Excerpted records
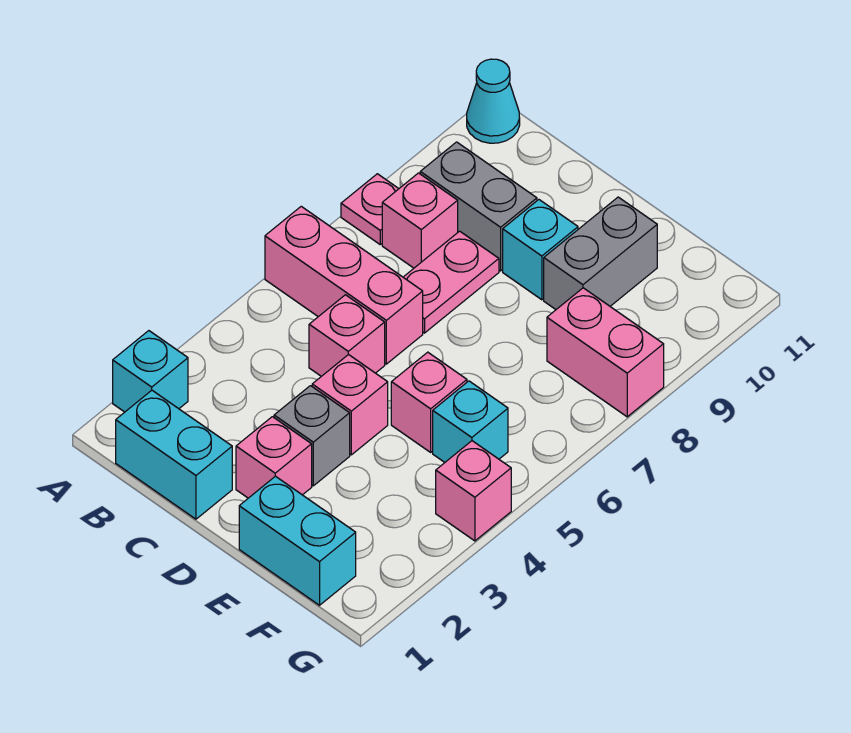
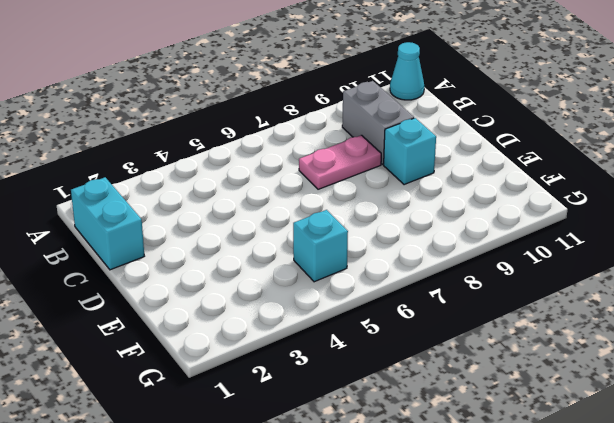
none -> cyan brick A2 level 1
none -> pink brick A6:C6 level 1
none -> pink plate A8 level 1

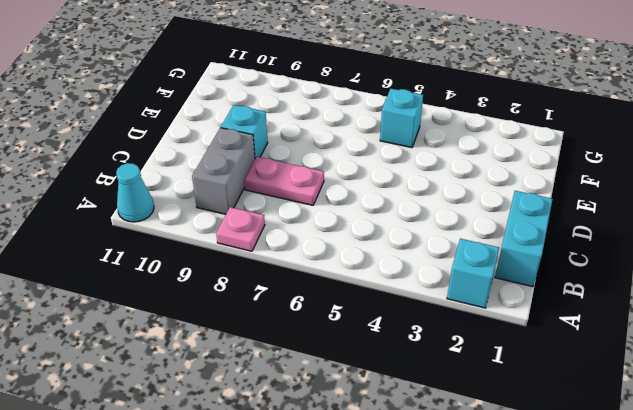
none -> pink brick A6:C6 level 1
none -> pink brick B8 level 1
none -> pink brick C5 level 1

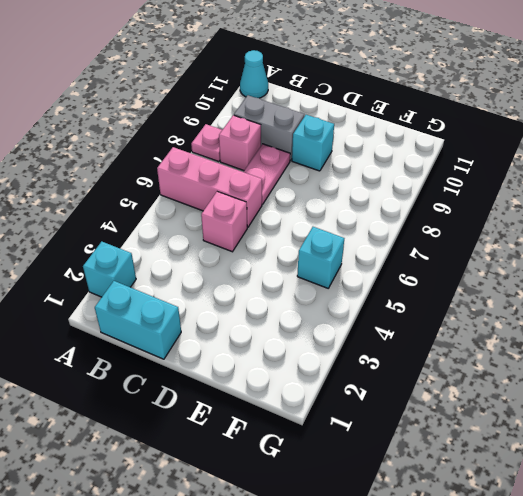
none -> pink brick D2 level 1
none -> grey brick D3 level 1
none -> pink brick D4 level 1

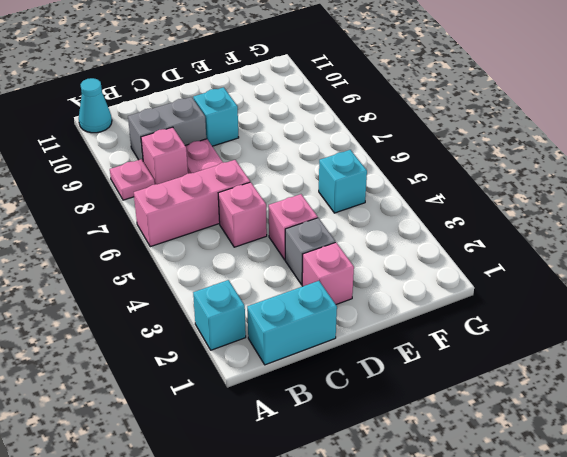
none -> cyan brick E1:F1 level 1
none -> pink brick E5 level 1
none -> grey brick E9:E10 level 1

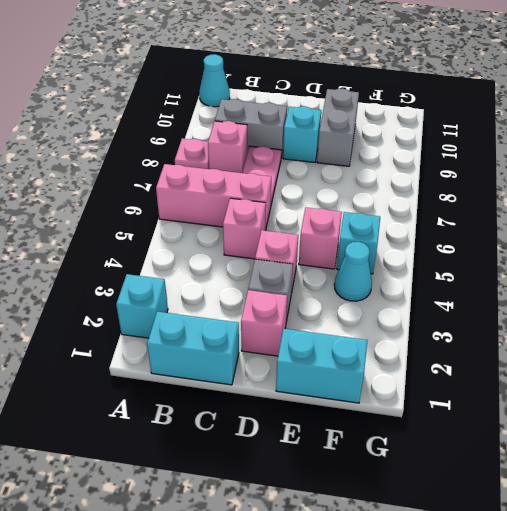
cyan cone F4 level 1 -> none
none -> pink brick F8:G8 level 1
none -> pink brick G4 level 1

* * *

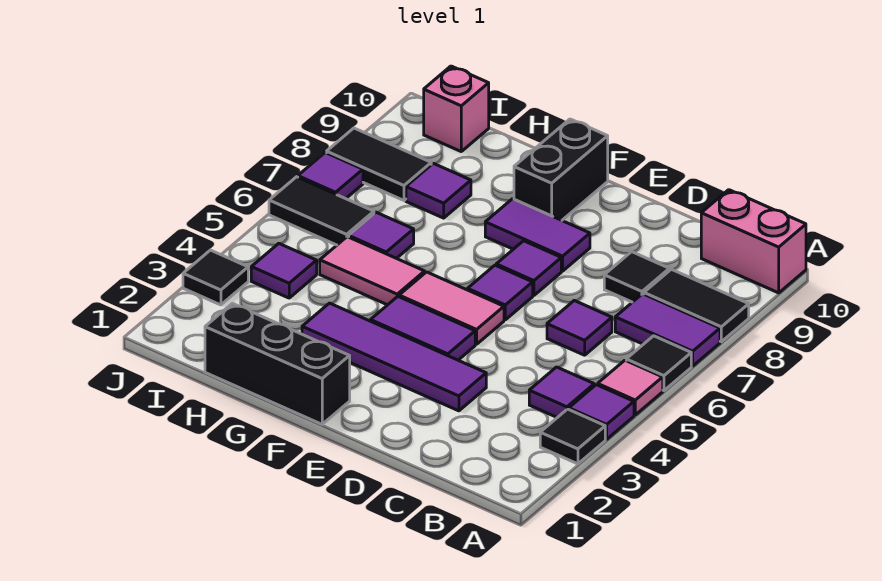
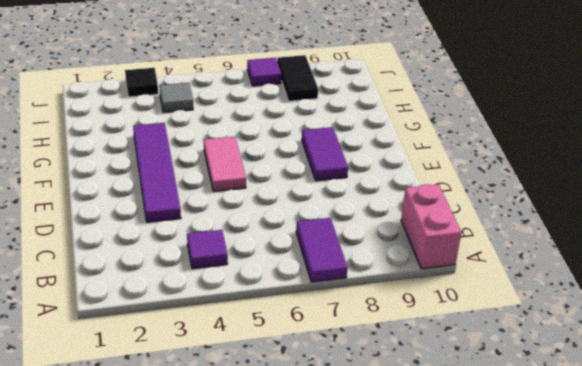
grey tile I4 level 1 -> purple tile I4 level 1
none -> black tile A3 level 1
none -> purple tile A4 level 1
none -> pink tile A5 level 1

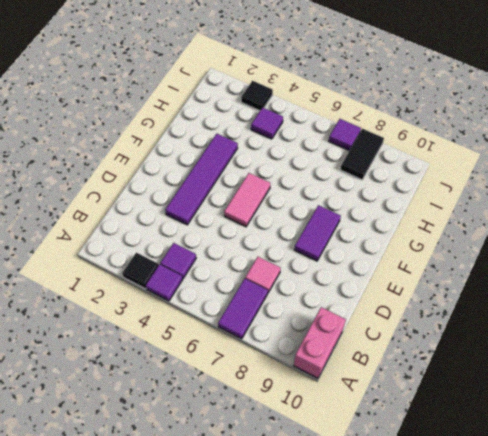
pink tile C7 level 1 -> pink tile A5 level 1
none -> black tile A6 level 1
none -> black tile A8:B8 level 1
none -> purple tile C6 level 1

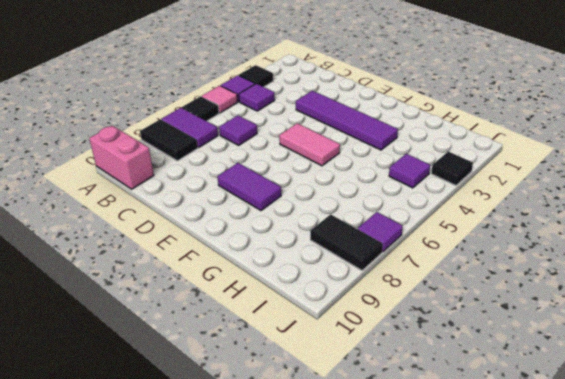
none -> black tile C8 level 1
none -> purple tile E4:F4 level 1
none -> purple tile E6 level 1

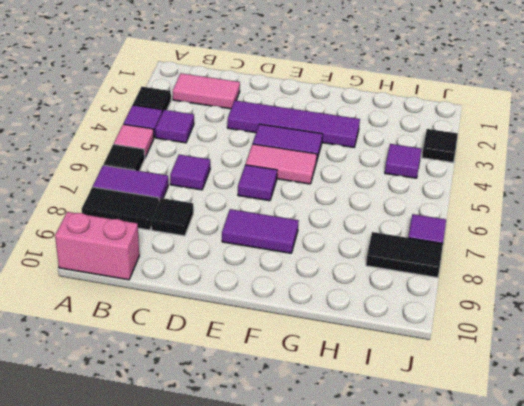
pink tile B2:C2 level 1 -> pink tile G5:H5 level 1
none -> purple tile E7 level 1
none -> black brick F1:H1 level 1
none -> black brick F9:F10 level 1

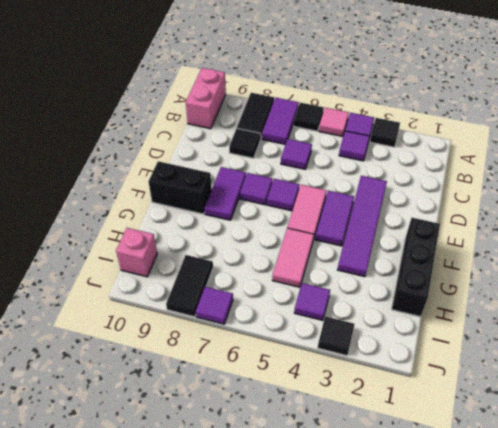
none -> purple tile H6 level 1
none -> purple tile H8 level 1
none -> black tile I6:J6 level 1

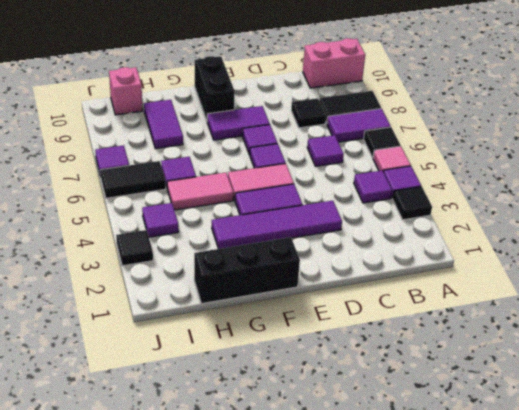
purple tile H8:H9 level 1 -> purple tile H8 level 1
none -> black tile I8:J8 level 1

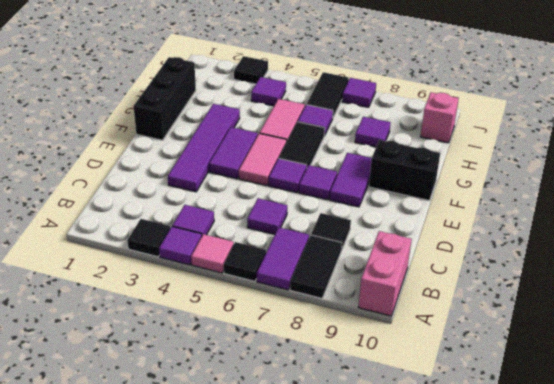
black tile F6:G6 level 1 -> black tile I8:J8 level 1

Exercise requirements
Once the line with "none -> pink brick E5 level 1" is found in the data above, reproduce it and each line after it exactly, through the line with "none -> pink brick G4 level 1". Omit the pictures.

Solved problem
none -> pink brick E5 level 1
none -> grey brick E9:E10 level 1

cyan cone F4 level 1 -> none
none -> pink brick F8:G8 level 1
none -> pink brick G4 level 1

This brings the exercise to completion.